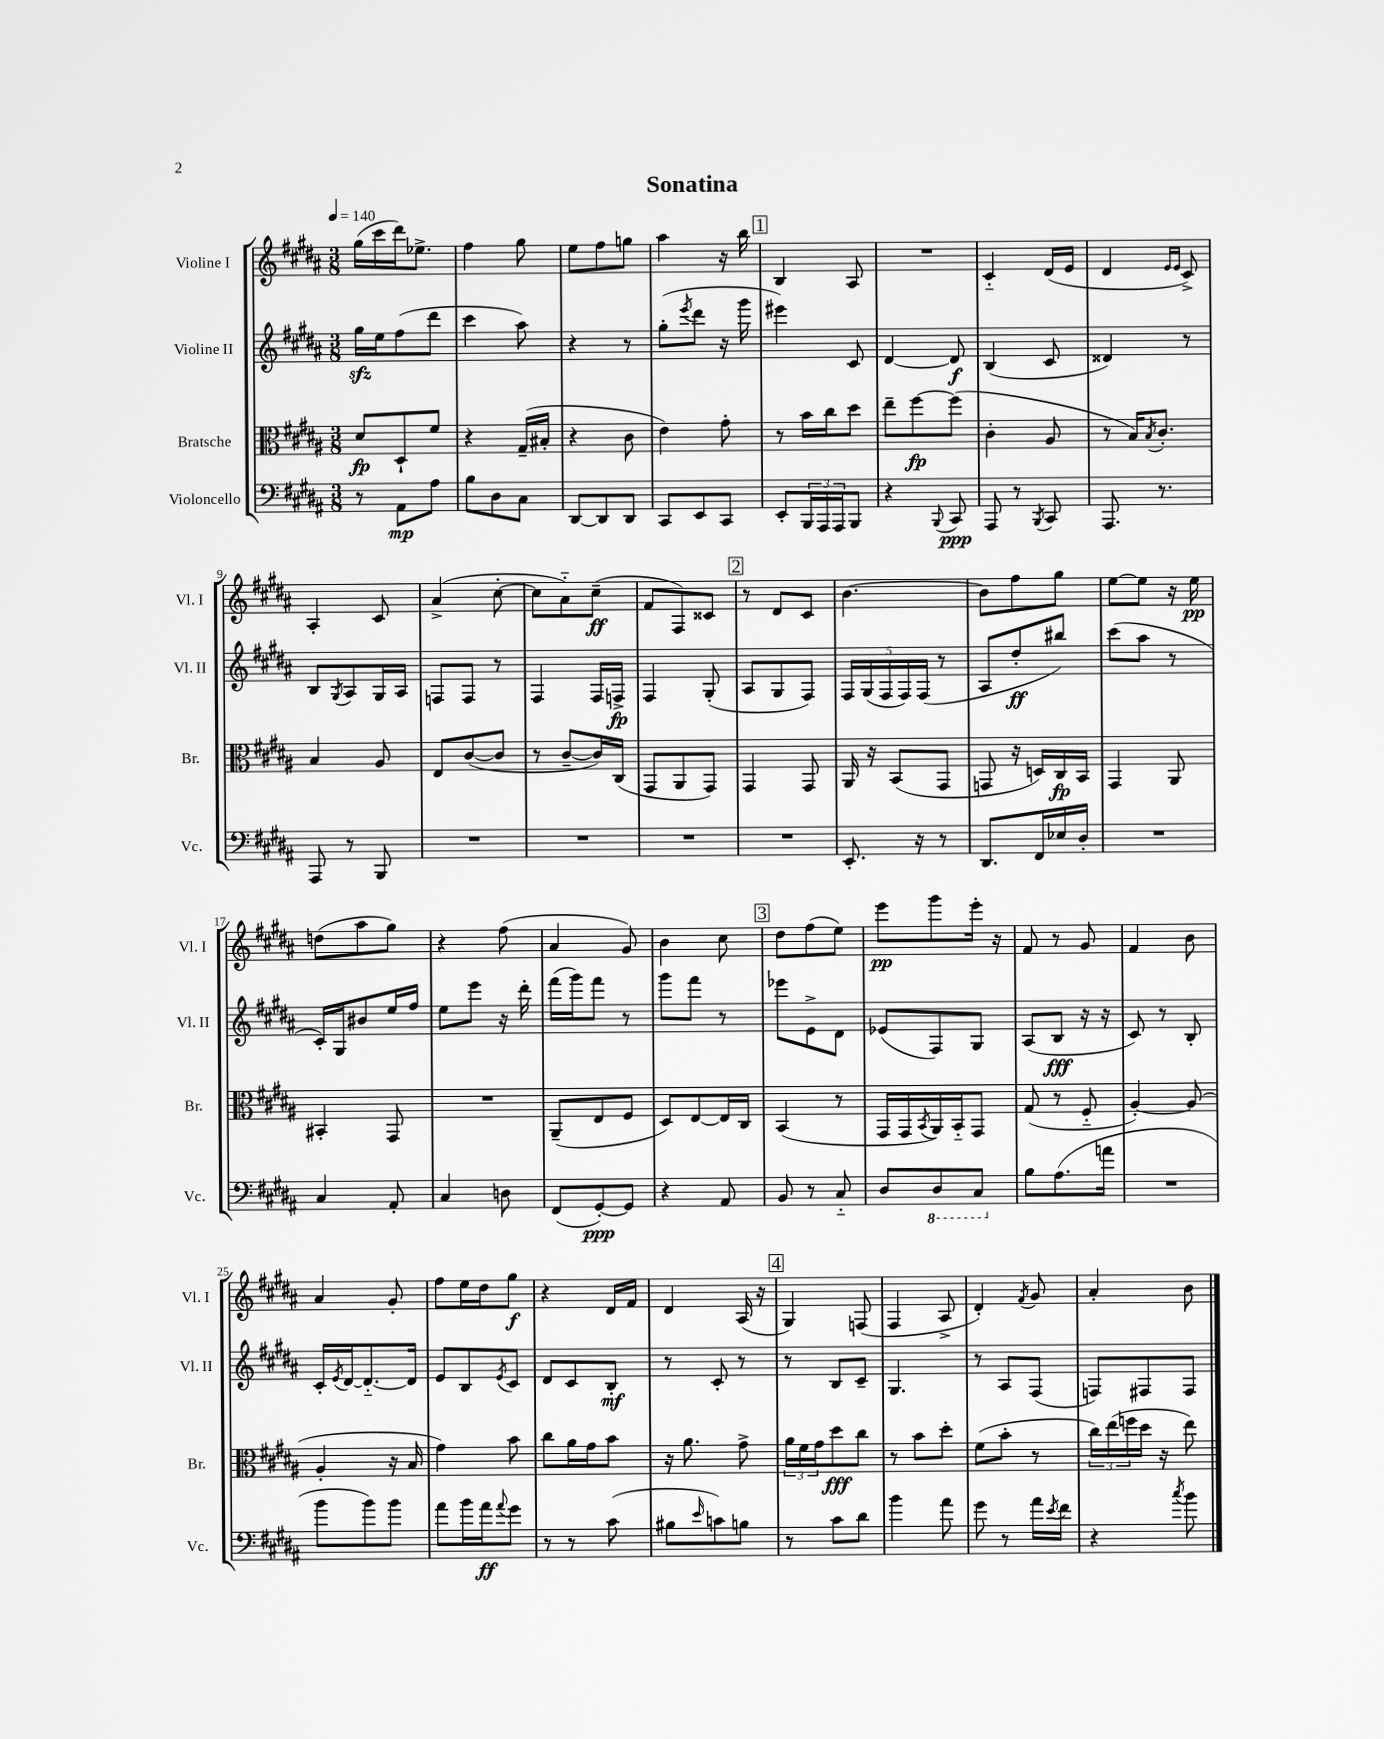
\header { title = "Sonatina" }
<<
\new StaffGroup <<
\new Staff = "s0" \with { instrumentName = "Violine I" shortInstrumentName = "Vl. I" } {
    \clef treble \key b \major \numericTimeSignature \time 3/8 \tempo 4 = 140
    gis''16( cis'''16 dis'''16) ees''8.-> |
    fis''4 gis''8 |
    e''8 fis''8 g''8 |
    ais''4 r16 b''16 |
    \mark \markup { \box "1" } b4 ais8 |
    R4. |
    cis'4-_ dis'16( e'16 |
    dis'4 \grace { e'16 e'16 } cis'8->) |
    ais4-. cis'8 |
    ais'4->( cis''8~-. |
    cis''8 ais'8-_) cis''8--\ff( |
    fis'8 fis8) cisis'8 |
    \mark \markup { \box "2" } r8 dis'8 cis'8 |
    b'4.~ |
    b'8 fis''8 gis''8 |
    e''8~ e''8 r16 e''16\pp |
    d''8( ais''8 gis''8) |
    r4 fis''8( |
    ais'4 gis'8) |
    b'4 cis''8 |
    \mark \markup { \box "3" } dis''8 fis''8( e''8) |
    e'''8\pp gis'''8 e'''16-. r16 |
    fis'8 r8 gis'8 |
    fis'4 b'8 |
    ais'4 gis'8-. |
    fis''8 e''16 dis''16 gis''8\f |
    r4 dis'16 fis'16 |
    dis'4 ais16( r16 |
    \mark \markup { \box "4" } gis4) f8( |
    fis4 ais8-> |
    dis'4-.) \acciaccatura { fis'8 } gis'8 |
    ais'4-. b'8 \bar "|." |
}
\new Staff = "s1" \with { instrumentName = "Violine II" shortInstrumentName = "Vl. II" } {
    \clef treble \key b \major \numericTimeSignature \time 3/8
    gis''16\sfz e''16 fis''8( dis'''8 |
    cis'''4 ais''8) |
    r4 r8 |
    gis''8-.( \acciaccatura { e'''8 } dis'''8 r16 gis'''16 |
    \mark \markup { \box "1" } eis'''4) cis'8 |
    dis'4~ dis'8\f |
    b4( cis'8 |
    disis'4) r8 |
    b8 \acciaccatura { gis8 } ais8 gis16 ais16 |
    f8 f8 r8 |
    fis4 fis16 f16->\fp |
    fis4 gis8-.( |
    \mark \markup { \box "2" } ais8 gis8 fis8) |
    \tuplet 5/4 { fis16 gis16( fis16 fis16) fis16( } r8 |
    ais8 dis''8-.\ff bis''8) |
    cis'''8( ais''8 r8 |
    cis'16-.) gis16 bis'8 e''16 fis''16 |
    e''8 e'''8 r16 dis'''16-. |
    fis'''16( gis'''16) fis'''8 r8 |
    gis'''8 fis'''8 r8 |
    \mark \markup { \box "3" } ees'''8 e'8-> dis'8 |
    ees'8( fis8) gis8 |
    ais8( b8\fff r16 r16 |
    cis'8) r8 b8-. |
    cis'16-. \acciaccatura { e'8 } dis'16~ dis'8.~-_ dis'16 |
    e'8 b8 \acciaccatura { e'8 } cis'8 |
    dis'8 cis'8 b8-.\mf |
    r8 cis'8-. r8 |
    \mark \markup { \box "4" } r8 b8 cis'8-- |
    gis4. |
    r8 ais8 fis8( |
    f8) fis8 fis8 \bar "|." |
}
\new Staff = "s2" \with { instrumentName = "Bratsche" shortInstrumentName = "Br." } {
    \clef alto \key b \major \numericTimeSignature \time 3/8
    dis'8\fp dis8-! fis'8 |
    r4 gis16--( bis16-. |
    r4 cis'8 |
    e'4) gis'8-. |
    \mark \markup { \box "1" } r8 b'16 cis''16 dis''8 |
    e''8-- fis''8~\fp fis''8( |
    cis'4-. ais8 |
    r8 b16) \acciaccatura { b8 } cis'8.-. |
    b4 ais8 |
    e8 cis'8~( cis'8 |
    r8 cis'8~-- cis'16) cis16( |
    gis,8 ais,8 gis,8) |
    \mark \markup { \box "2" } gis,4 gis,8 |
    ais,16 r16 b,8( gis,8 |
    g,8 r16 d16) cis16\fp b,16 |
    gis,4 ais,8 |
    bis,4-. gis,8 |
    R4. |
    ais,8--( e8 fis8 |
    dis8) e8~ e16 cis16 |
    \mark \markup { \box "3" } b,4( r8 |
    gis,16 gis,16 \acciaccatura { b,8 } ais,16) b,16-_ gis,8 |
    gis8( r8 fis8-_ |
    ais4~-.) ais8( |
    ais4-. r16 b16 |
    gis'4) b'8 |
    cis''8 ais'16 gis'16 b'8 |
    r16 ais'8. gis'8-> |
    \mark \markup { \box "4" } \tuplet 3/2 { ais'16 fis'16 gis'16 } dis''8\fff cis''8 |
    r8 b'8 dis''8-. |
    fis'8( b'8-. r8 |
    \tuplet 3/2 { cis''16) e''16( f''16 } dis''16 r16 e''8) \bar "|." |
}
\new Staff = "s3" \with { instrumentName = "Violoncello" shortInstrumentName = "Vc." } {
    \clef bass \key b \major \numericTimeSignature \time 3/8
    r8 ais,8\mp ais8 |
    b8 dis8 cis8 |
    dis,8~ dis,8 dis,8 |
    cis,8 e,8 cis,8 |
    \mark \markup { \box "1" } e,8-. \tuplet 3/2 { b,,16 ais,,16 ais,,16 } b,,8 |
    r4 \appoggiatura { b,,8 } cis,8\ppp |
    ais,,8 r8 \acciaccatura { b,,8 } cis,8 |
    ais,,8. r8. |
    ais,,8 r8 b,,8 |
    R4. |
    R4. |
    R4. |
    \mark \markup { \box "2" } R4. |
    e,8.-. r16 r8 |
    dis,8. fis,16 ees16 dis16-. |
    R4. |
    cis4 ais,8-. |
    cis4 d8 |
    fis,8( gis,8~-.\ppp) gis,8 |
    r4 ais,8 |
    \mark \markup { \box "3" } b,8 r8 cis8-_ |
    dis8 \ottava #-1 dis,8 cis,8 \ottava #0 |
    b8 ais8.( a'16 |
    R4. |
    b'8 b'8) b'8 |
    ais'8 b'16 ais'16\ff \appoggiatura { ais'8 } gis'8 |
    r8 r8 cis'8( |
    bis8 \grace { e'16 } c'8) b8 |
    \mark \markup { \box "4" } r8 cis'8 dis'8 |
    b'4 ais'8 |
    gis'8 r8 ais'16 \acciaccatura { e'8 } fis'16 |
    r4 \acciaccatura { cis''8 } b'8 \bar "|." |
}
>>
>>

▶ [Work to be completed]
Could you reproduce every row above word for word, leaving out the pictures?

▶ [Expected answer]
\header { title = "Sonatina" }
<<
\new StaffGroup <<
\new Staff = "s0" \with { instrumentName = "Violine I" shortInstrumentName = "Vl. I" } {
    \clef treble \key b \major \numericTimeSignature \time 3/8 \tempo 4 = 140
    gis''16( cis'''16 dis'''16) ees''8.-> |
    fis''4 gis''8 |
    e''8 fis''8 g''8 |
    ais''4 r16 b''16 |
    \mark \markup { \box "1" } b4 ais8 |
    R4. |
    cis'4-_ dis'16( e'16 |
    dis'4 \grace { e'16 e'16 } cis'8->) |
    ais4-. cis'8 |
    ais'4->( cis''8~-. |
    cis''8 ais'8-_) cis''8--\ff( |
    fis'8 fis8) cisis'8 |
    \mark \markup { \box "2" } r8 dis'8 cis'8 |
    b'4.~ |
    b'8 fis''8 gis''8 |
    e''8~ e''8 r16 e''16\pp |
    d''8( ais''8 gis''8) |
    r4 fis''8( |
    ais'4 gis'8) |
    b'4 cis''8 |
    \mark \markup { \box "3" } dis''8 fis''8( e''8) |
    e'''8\pp gis'''8 e'''16-. r16 |
    fis'8 r8 gis'8 |
    fis'4 b'8 |
    ais'4 gis'8-. |
    fis''8 e''16 dis''16 gis''8\f |
    r4 dis'16 fis'16 |
    dis'4 ais16( r16 |
    \mark \markup { \box "4" } gis4) f8( |
    fis4 ais8-> |
    dis'4-.) \acciaccatura { fis'8 } gis'8 |
    ais'4-. b'8 \bar "|." |
}
\new Staff = "s1" \with { instrumentName = "Violine II" shortInstrumentName = "Vl. II" } {
    \clef treble \key b \major \numericTimeSignature \time 3/8
    gis''16\sfz e''16 fis''8( dis'''8 |
    cis'''4 ais''8) |
    r4 r8 |
    gis''8-.( \acciaccatura { e'''8 } dis'''8 r16 gis'''16 |
    \mark \markup { \box "1" } eis'''4) cis'8 |
    dis'4~ dis'8\f |
    b4( cis'8 |
    disis'4) r8 |
    b8 \acciaccatura { gis8 } ais8 gis16 ais16 |
    f8 f8 r8 |
    fis4 fis16 f16->\fp |
    fis4 gis8-.( |
    \mark \markup { \box "2" } ais8 gis8 fis8) |
    \tuplet 5/4 { fis16 gis16( fis16 fis16) fis16( } r8 |
    ais8 dis''8-.\ff bis''8) |
    cis'''8( ais''8 r8 |
    cis'16-.) gis16 bis'8 e''16 fis''16 |
    e''8 e'''8 r16 dis'''16-. |
    fis'''16( gis'''16) fis'''8 r8 |
    gis'''8 fis'''8 r8 |
    \mark \markup { \box "3" } ees'''8 e'8-> dis'8 |
    ees'8( fis8) gis8 |
    ais8( b8\fff r16 r16 |
    cis'8) r8 b8-. |
    cis'16-. \acciaccatura { e'8 } dis'16~ dis'8.~-_ dis'16 |
    e'8 b8 \acciaccatura { e'8 } cis'8 |
    dis'8 cis'8 b8-.\mf |
    r8 cis'8-. r8 |
    \mark \markup { \box "4" } r8 b8 cis'8-- |
    gis4. |
    r8 ais8 fis8( |
    f8) fis8 fis8 \bar "|." |
}
\new Staff = "s2" \with { instrumentName = "Bratsche" shortInstrumentName = "Br." } {
    \clef alto \key b \major \numericTimeSignature \time 3/8
    dis'8\fp dis8-! fis'8 |
    r4 gis16--( bis16-. |
    r4 cis'8 |
    e'4) gis'8-. |
    \mark \markup { \box "1" } r8 b'16 cis''16 dis''8 |
    e''8-- fis''8~\fp fis''8( |
    cis'4-. ais8 |
    r8 b16) \acciaccatura { b8 } cis'8.-. |
    b4 ais8 |
    e8 cis'8~( cis'8 |
    r8 cis'8~-- cis'16) cis16( |
    gis,8 ais,8 gis,8) |
    \mark \markup { \box "2" } gis,4 gis,8 |
    ais,16 r16 b,8( gis,8 |
    g,8 r16 d16) cis16\fp b,16 |
    gis,4 ais,8 |
    bis,4-. gis,8 |
    R4. |
    ais,8--( e8 fis8 |
    dis8) e8~ e16 cis16 |
    \mark \markup { \box "3" } b,4( r8 |
    gis,16 gis,16 \acciaccatura { b,8 } ais,16) b,16-_ gis,8 |
    gis8( r8 fis8-_ |
    ais4~-.) ais8( |
    ais4-. r16 b16 |
    gis'4) b'8 |
    cis''8 ais'16 gis'16 b'8 |
    r16 ais'8. gis'8-> |
    \mark \markup { \box "4" } \tuplet 3/2 { ais'16 fis'16 gis'16 } dis''8\fff cis''8 |
    r8 b'8 dis''8-. |
    fis'8( b'8-. r8 |
    \tuplet 3/2 { cis''16) e''16( f''16 } dis''16 r16 e''8) \bar "|." |
}
\new Staff = "s3" \with { instrumentName = "Violoncello" shortInstrumentName = "Vc." } {
    \clef bass \key b \major \numericTimeSignature \time 3/8
    r8 ais,8\mp ais8 |
    b8 dis8 cis8 |
    dis,8~ dis,8 dis,8 |
    cis,8 e,8 cis,8 |
    \mark \markup { \box "1" } e,8-. \tuplet 3/2 { b,,16 ais,,16 ais,,16 } b,,8 |
    r4 \appoggiatura { b,,8 } cis,8\ppp |
    ais,,8 r8 \acciaccatura { b,,8 } cis,8 |
    ais,,8. r8. |
    ais,,8 r8 b,,8 |
    R4. |
    R4. |
    R4. |
    \mark \markup { \box "2" } R4. |
    e,8.-. r16 r8 |
    dis,8. fis,16 ees16 dis16-. |
    R4. |
    cis4 ais,8-. |
    cis4 d8 |
    fis,8( gis,8~-.\ppp) gis,8 |
    r4 ais,8 |
    \mark \markup { \box "3" } b,8 r8 cis8-_ |
    dis8 \ottava #-1 dis,8 cis,8 \ottava #0 |
    b8 ais8.( a'16 |
    R4. |
    b'8 b'8) b'8 |
    ais'8 b'16 ais'16\ff \appoggiatura { ais'8 } gis'8 |
    r8 r8 cis'8( |
    bis8 \grace { e'16 } c'8) b8 |
    \mark \markup { \box "4" } r8 cis'8 dis'8 |
    b'4 ais'8 |
    gis'8 r8 ais'16 \acciaccatura { e'8 } fis'16 |
    r4 \acciaccatura { cis''8 } b'8 \bar "|." |
}
>>
>>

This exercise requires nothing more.